===== Provided entries

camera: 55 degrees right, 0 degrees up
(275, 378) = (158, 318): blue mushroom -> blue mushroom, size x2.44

==========
===== Provided entries

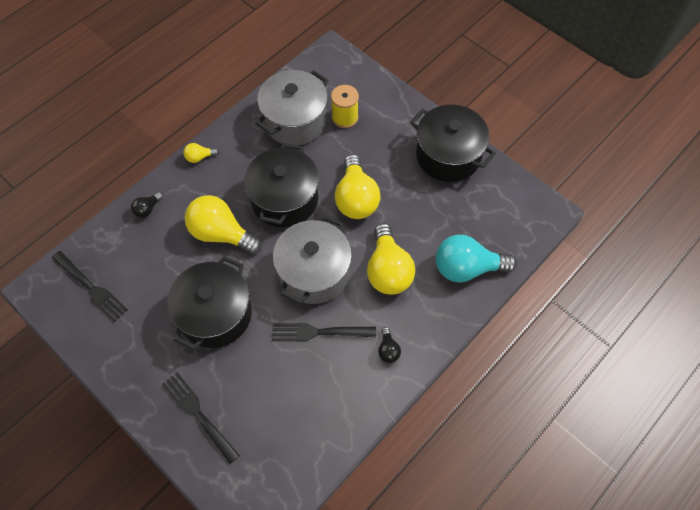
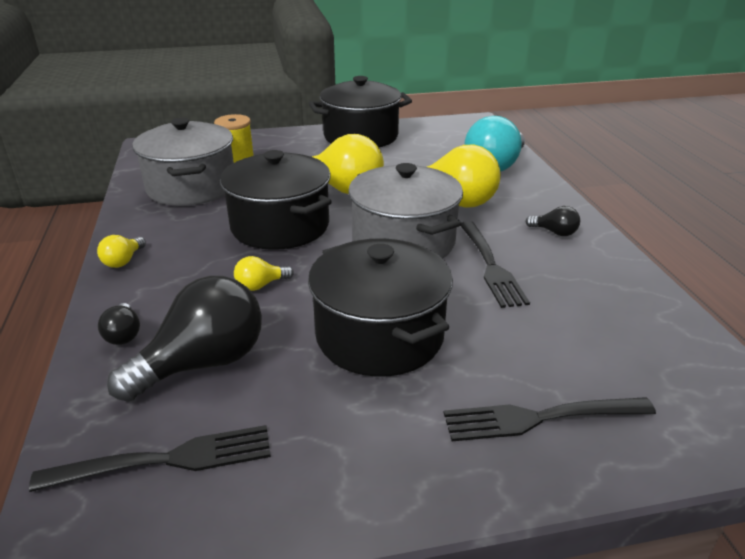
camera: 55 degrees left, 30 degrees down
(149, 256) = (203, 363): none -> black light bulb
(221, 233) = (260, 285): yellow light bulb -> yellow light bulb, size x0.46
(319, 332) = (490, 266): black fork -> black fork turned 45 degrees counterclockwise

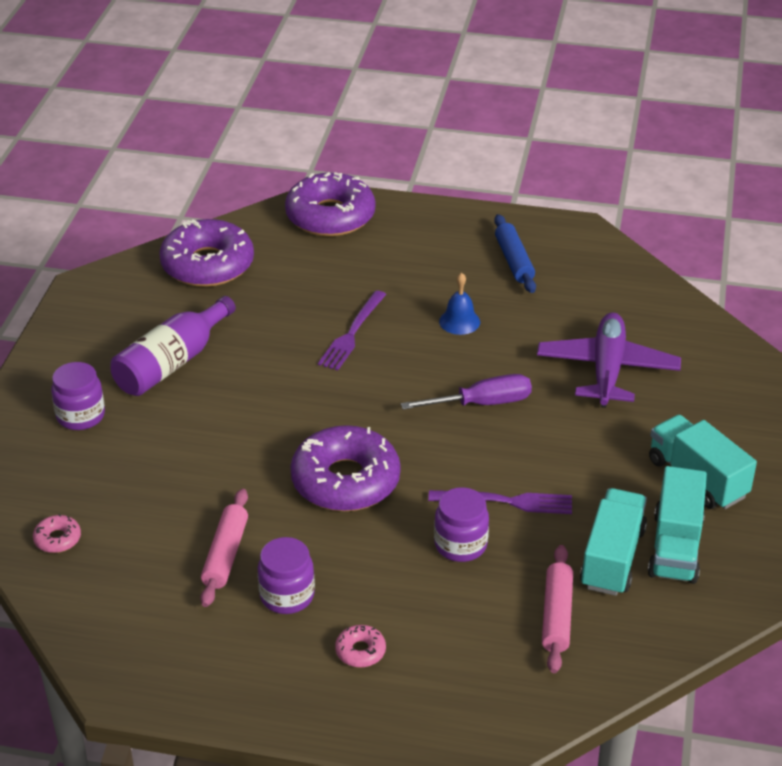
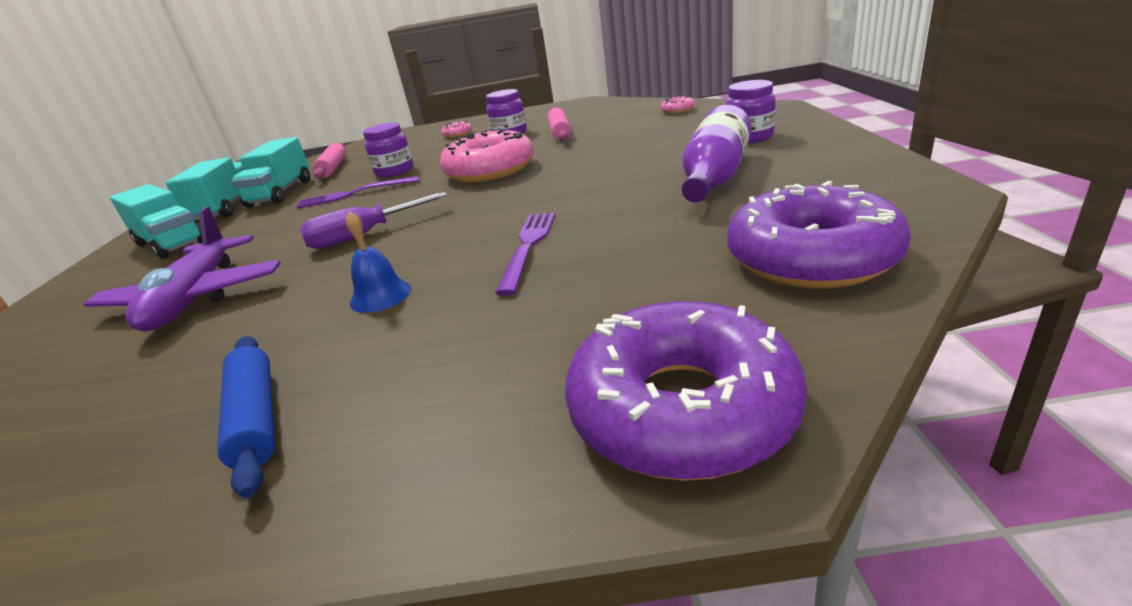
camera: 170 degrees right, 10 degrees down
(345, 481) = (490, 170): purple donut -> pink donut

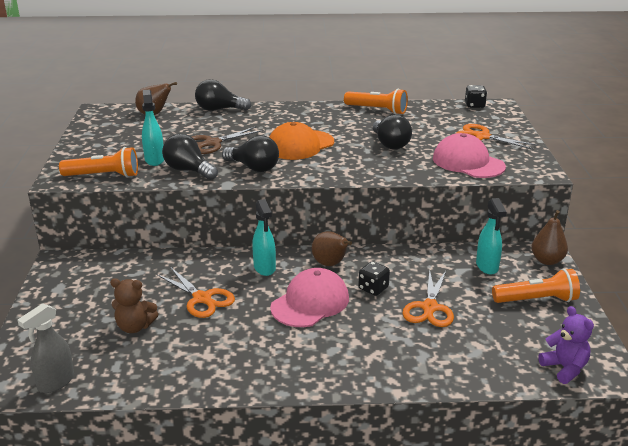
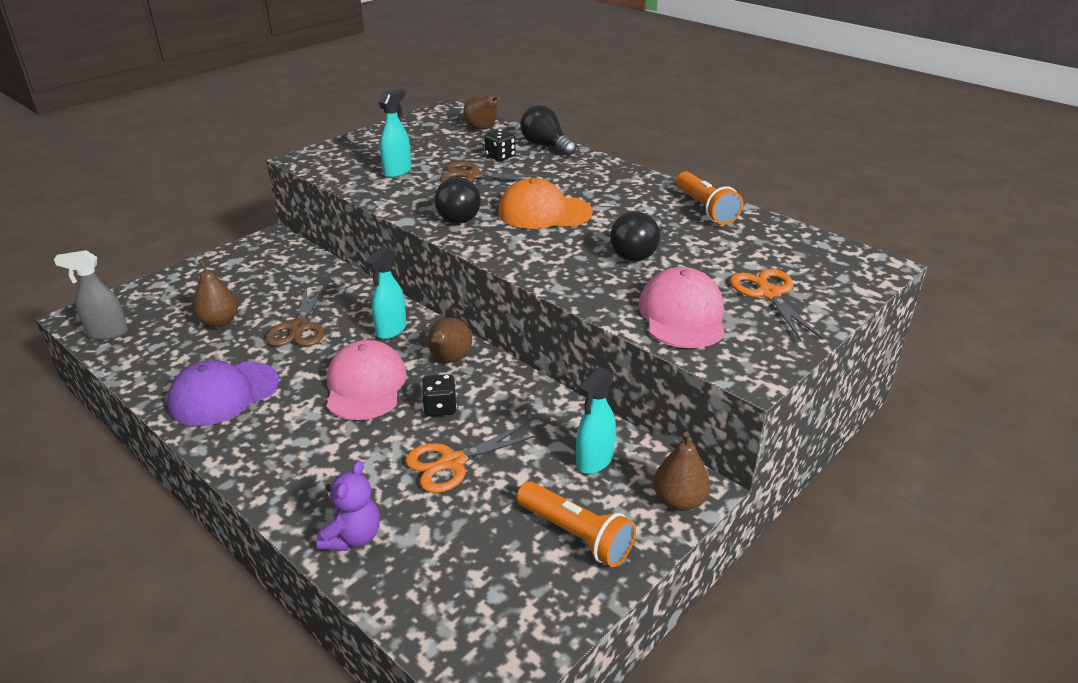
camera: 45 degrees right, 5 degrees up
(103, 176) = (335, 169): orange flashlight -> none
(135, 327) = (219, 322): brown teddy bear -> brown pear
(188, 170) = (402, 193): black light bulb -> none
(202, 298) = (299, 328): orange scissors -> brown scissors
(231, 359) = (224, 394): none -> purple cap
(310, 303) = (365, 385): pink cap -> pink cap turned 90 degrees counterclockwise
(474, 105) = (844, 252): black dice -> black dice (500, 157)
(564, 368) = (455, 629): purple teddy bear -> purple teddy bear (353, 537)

==========

▶ Exercise details
Go through the entries above and pull out each line with "black" in it.

▶ Exercise output
(149, 256) = (203, 363): none -> black light bulb
(319, 332) = (490, 266): black fork -> black fork turned 45 degrees counterclockwise
(188, 170) = (402, 193): black light bulb -> none
(474, 105) = (844, 252): black dice -> black dice (500, 157)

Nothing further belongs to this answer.